Records to use:
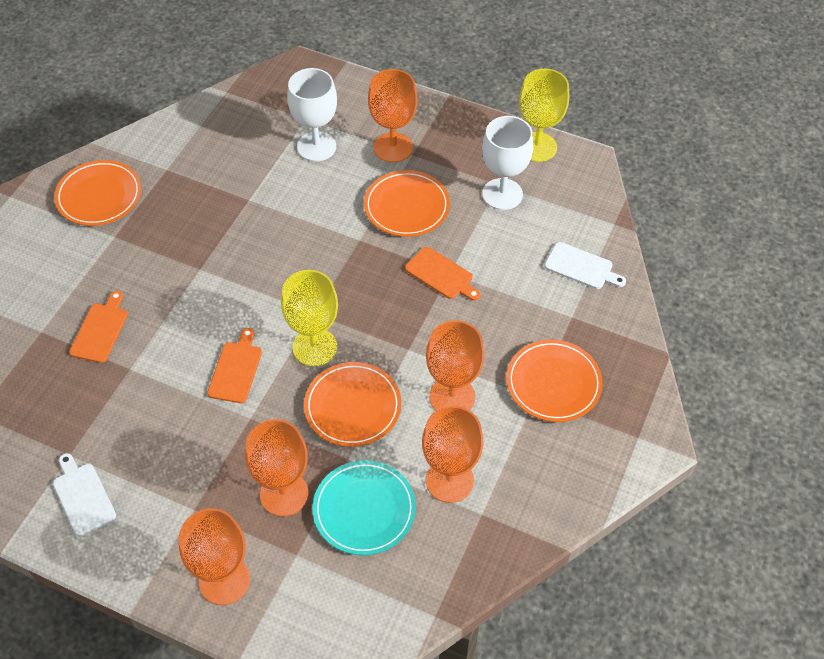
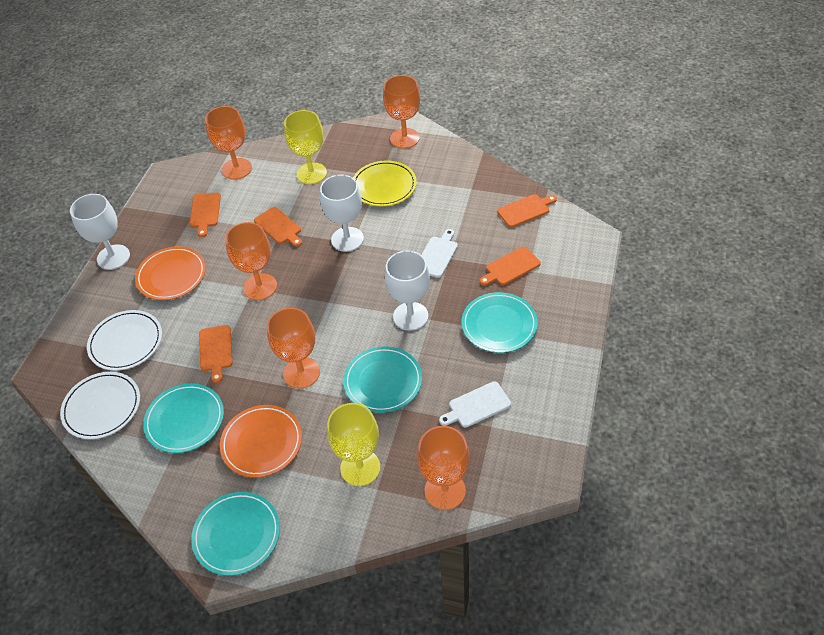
orange cutting board: 3 -> 5
orange plate: 4 -> 2
turquoise plate: 1 -> 4
white goblet: 2 -> 3
white plate: 0 -> 2
yellow plate: 0 -> 1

Problem details: Every line of the material that holds "plate" should be copied out as the answer.

Response to the task:
orange plate: 4 -> 2
turquoise plate: 1 -> 4
white plate: 0 -> 2
yellow plate: 0 -> 1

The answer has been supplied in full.